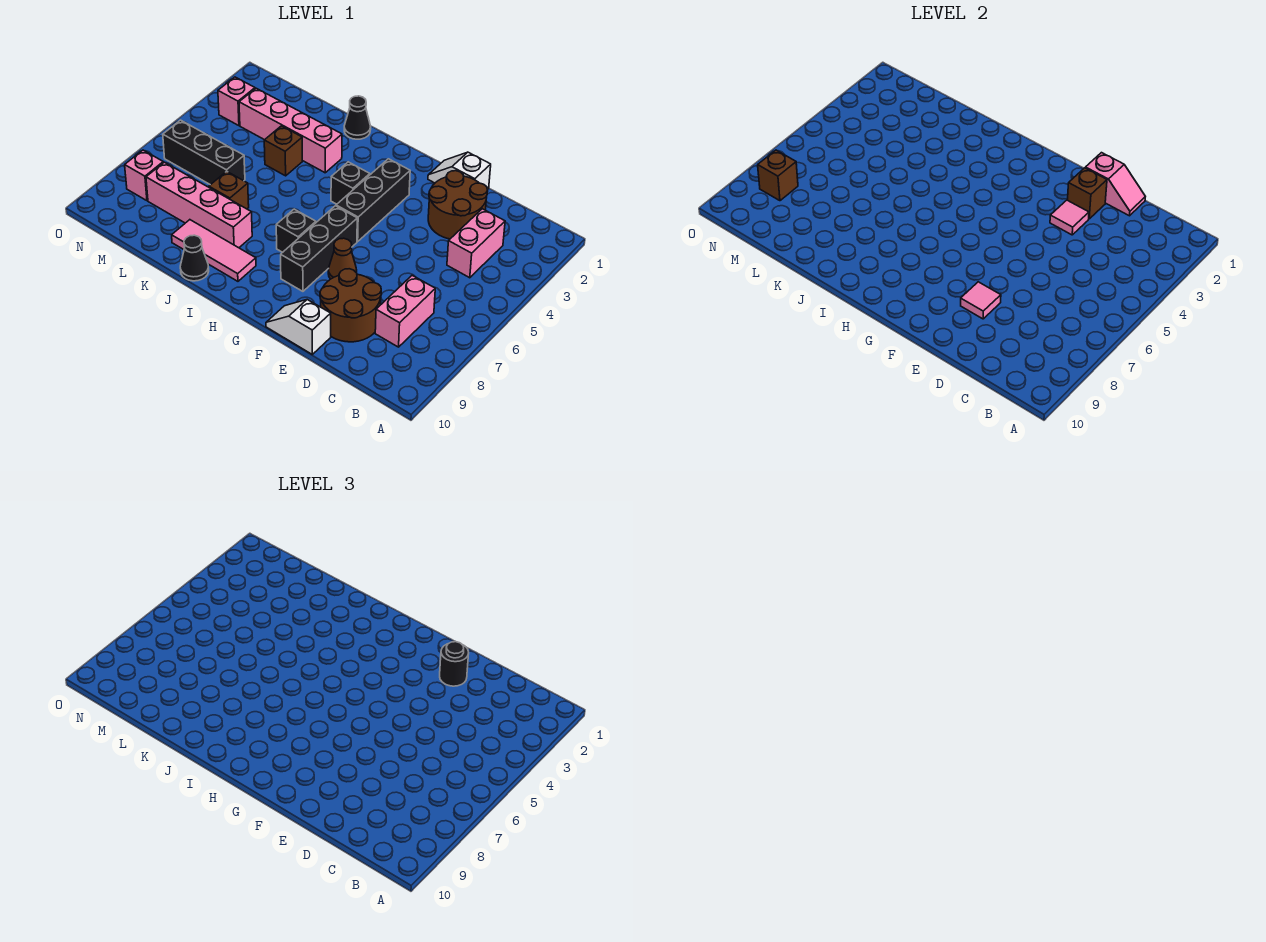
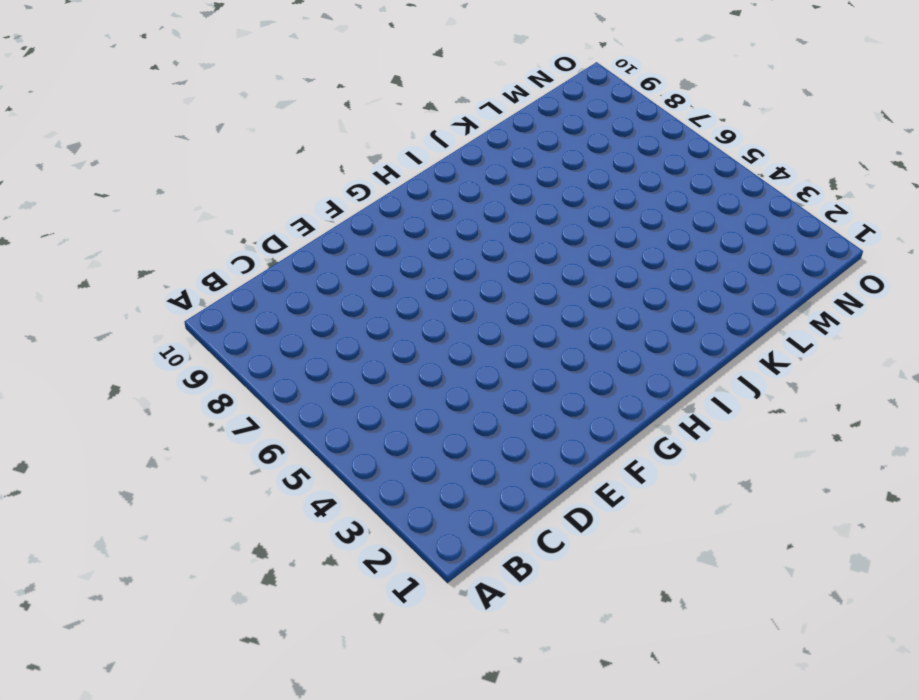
none -> pink brick C3:C4 level 1
none -> pink brick C7:C8 level 1
none -> brown round brick D2:E3 level 1

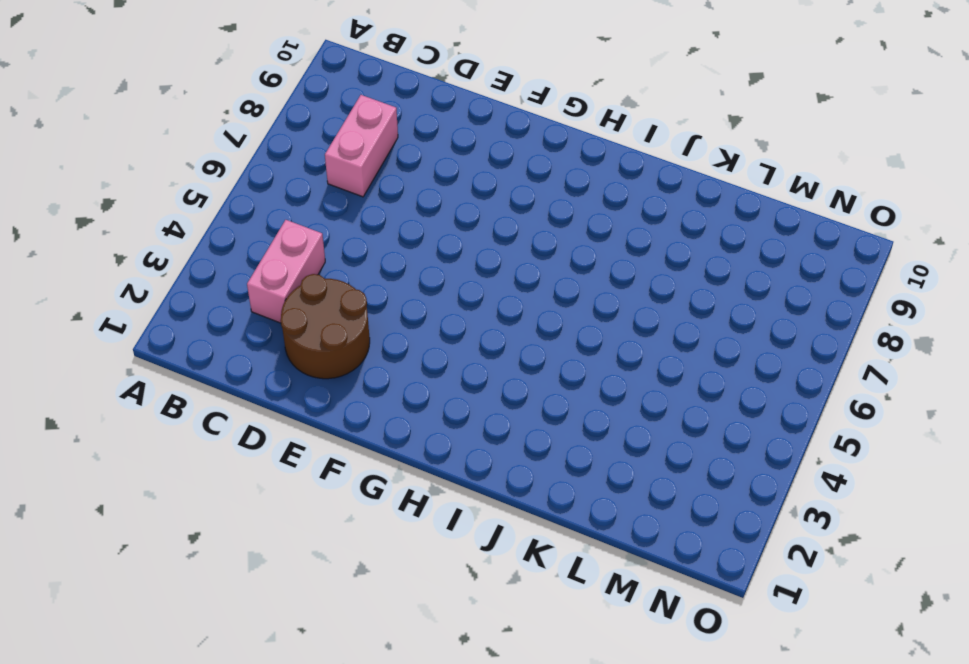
none -> brown round brick D8:E9 level 1
none -> white slope E1:F1 level 1 top E
none -> white slope E10:F10 level 1 top E

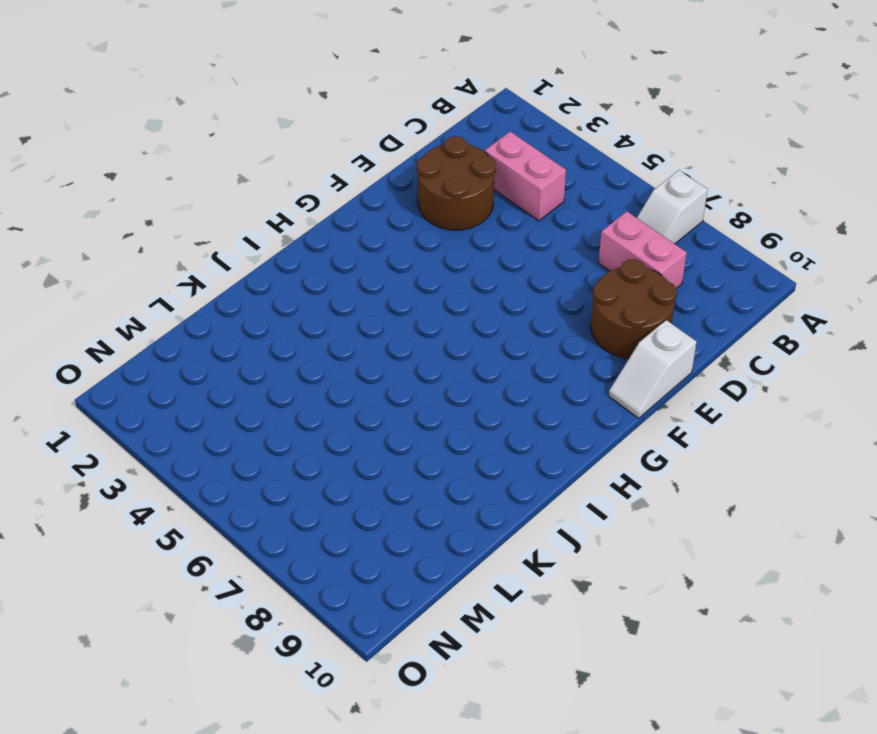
white slope A7:B7 level 1 top A -> white slope E1:F1 level 1 top E
none -> brown cone F7 level 1
none -> black brick G3:G5 level 1
none -> black brick G6:G8 level 1

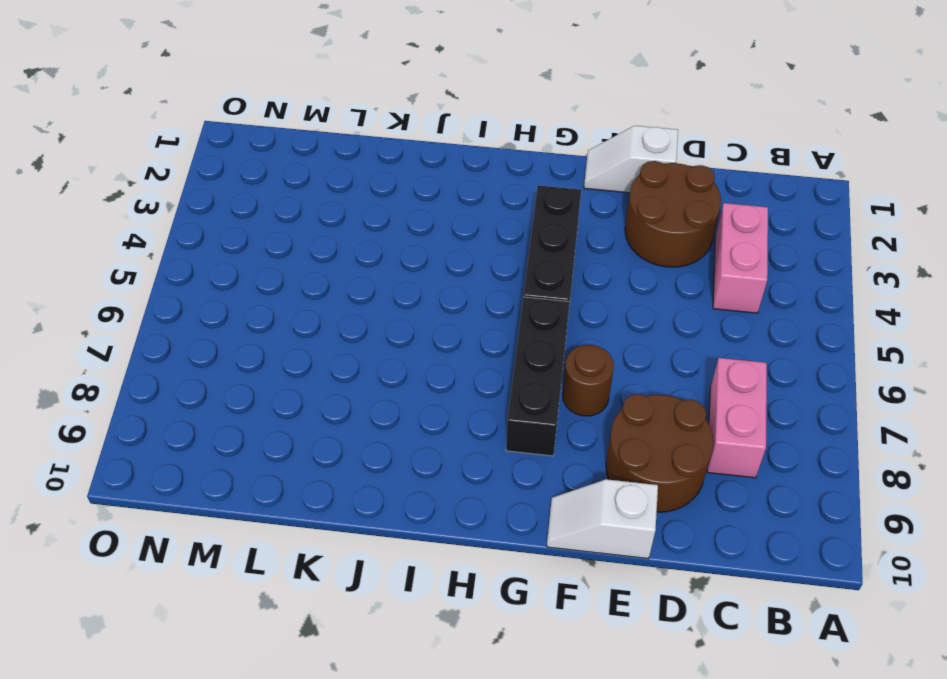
brown round brick F7 level 1 -> brown cone F7 level 1
none -> black brick H4 level 1
none -> black brick H7 level 1
none -> pink tile I9:K9 level 1

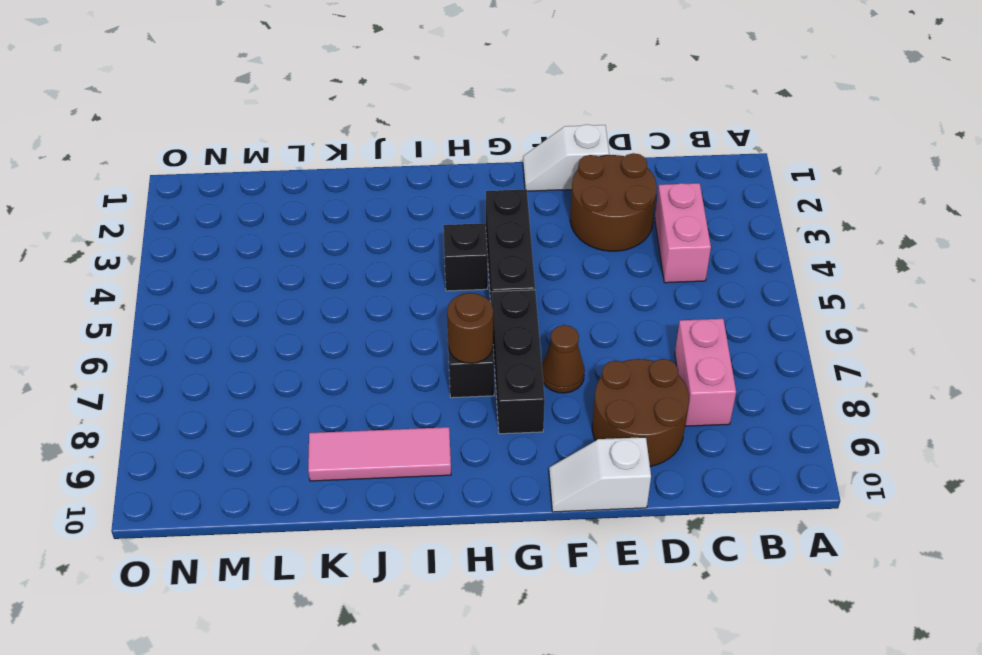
brown round brick H7 level 2 -> none
none -> black cone J1 level 1
none -> pink brick J3:M3 level 1
none -> pink brick J8:M8 level 1

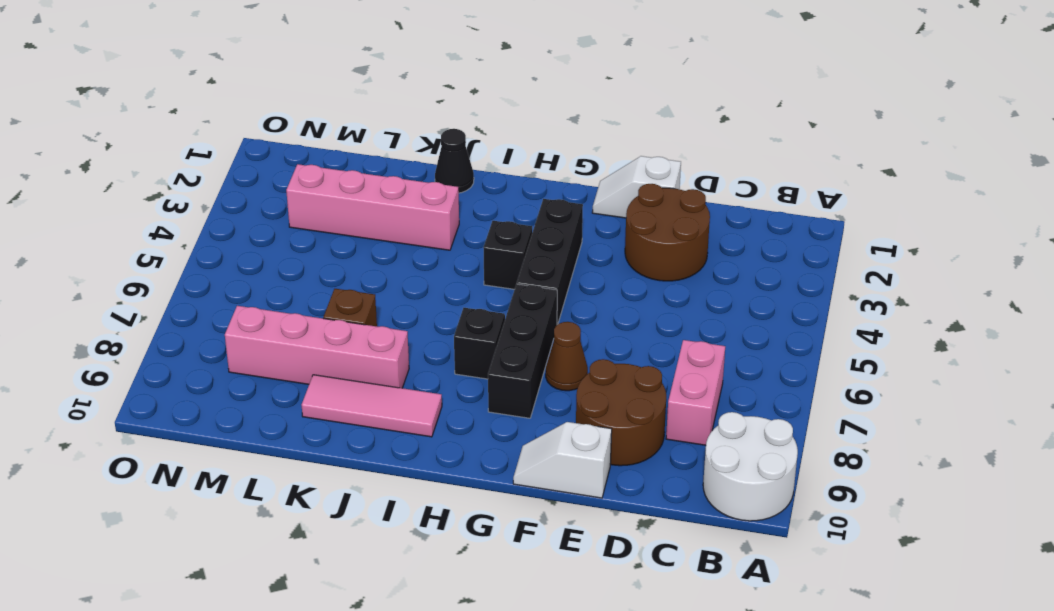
white round brick A9:B10 level 1 -> none
none -> pink brick C3:C4 level 1
none -> black cone J10 level 1
none -> brown brick K4 level 1

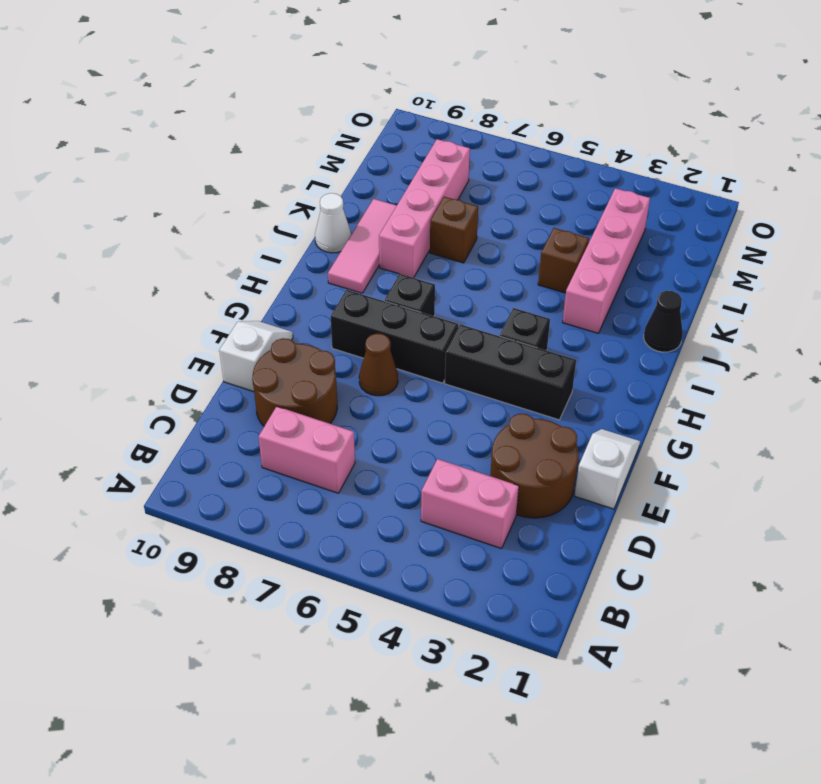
white cone J10 level 1 -> black cone J10 level 1
none -> black brick L6:N6 level 1
none -> pink brick N3 level 1
none -> pink brick N8 level 1

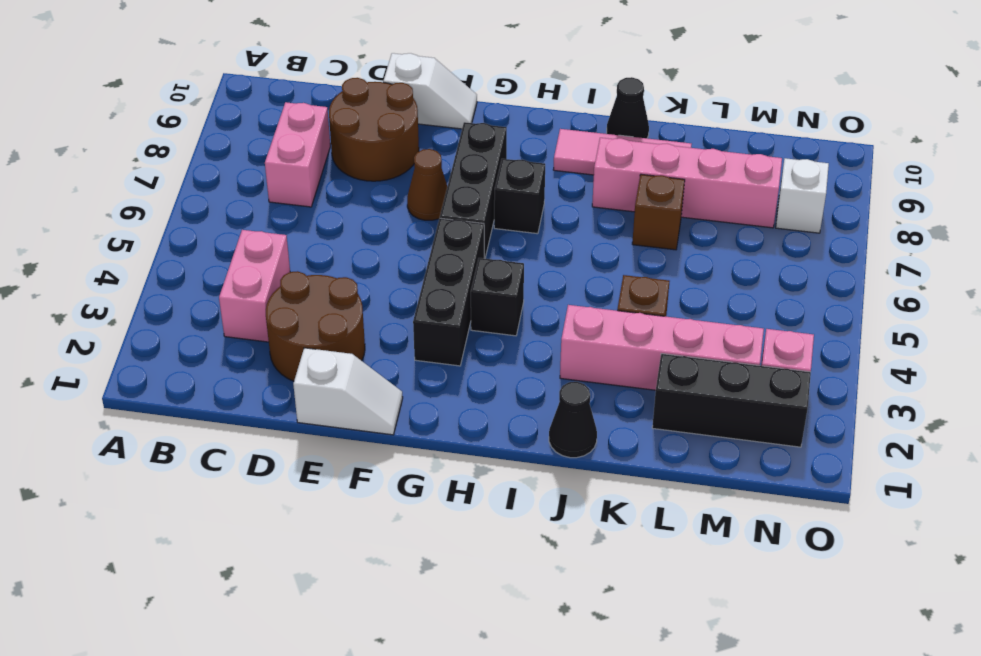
black brick L2:N2 level 1 -> black brick L6:N6 level 1
white brick N8 level 1 -> pink brick N8 level 1
none -> pink slope D1:E1 level 2 top E
none -> brown brick E2 level 2
none -> pink tile E3 level 2

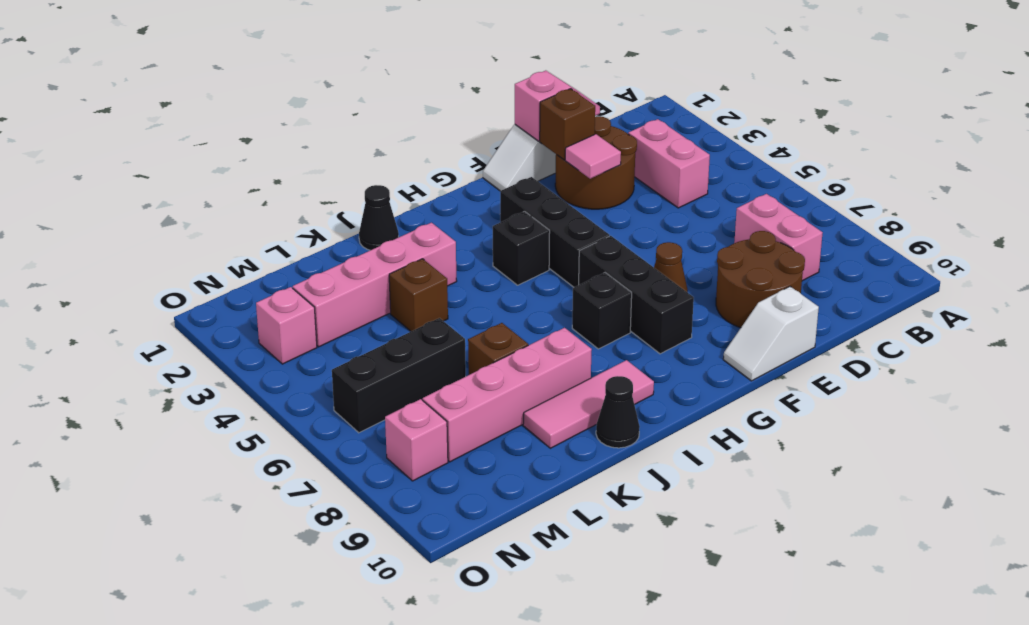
none -> pink tile E8 level 2
none -> brown brick N8 level 2
none -> black round brick E2 level 3

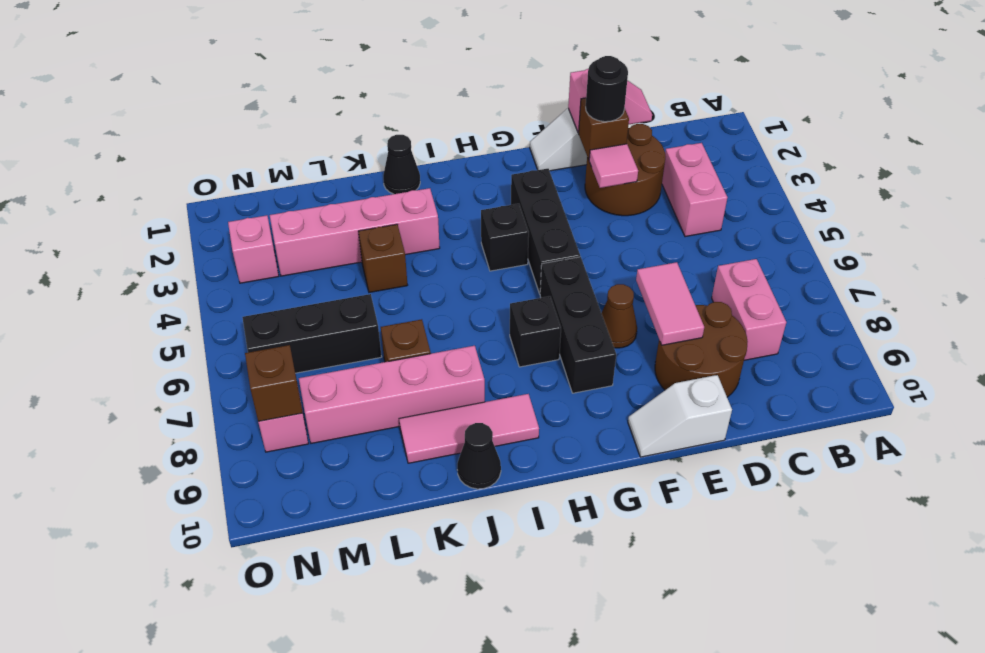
pink tile E7:E8 level 2 -> pink tile E8 level 2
==============================
▸ EXERCISE BRIEF
Would you retype each line above exactly and skip every image?

▸ TASK ANSWER
none -> pink brick C3:C4 level 1
none -> pink brick C7:C8 level 1
none -> brown round brick D2:E3 level 1

none -> brown round brick D8:E9 level 1
none -> white slope E1:F1 level 1 top E
none -> white slope E10:F10 level 1 top E

white slope A7:B7 level 1 top A -> white slope E1:F1 level 1 top E
none -> brown cone F7 level 1
none -> black brick G3:G5 level 1
none -> black brick G6:G8 level 1

brown round brick F7 level 1 -> brown cone F7 level 1
none -> black brick H4 level 1
none -> black brick H7 level 1
none -> pink tile I9:K9 level 1

brown round brick H7 level 2 -> none
none -> black cone J1 level 1
none -> pink brick J3:M3 level 1
none -> pink brick J8:M8 level 1

white round brick A9:B10 level 1 -> none
none -> pink brick C3:C4 level 1
none -> black cone J10 level 1
none -> brown brick K4 level 1

white cone J10 level 1 -> black cone J10 level 1
none -> black brick L6:N6 level 1
none -> pink brick N3 level 1
none -> pink brick N8 level 1

black brick L2:N2 level 1 -> black brick L6:N6 level 1
white brick N8 level 1 -> pink brick N8 level 1
none -> pink slope D1:E1 level 2 top E
none -> brown brick E2 level 2
none -> pink tile E3 level 2

none -> pink tile E8 level 2
none -> brown brick N8 level 2
none -> black round brick E2 level 3

pink tile E7:E8 level 2 -> pink tile E8 level 2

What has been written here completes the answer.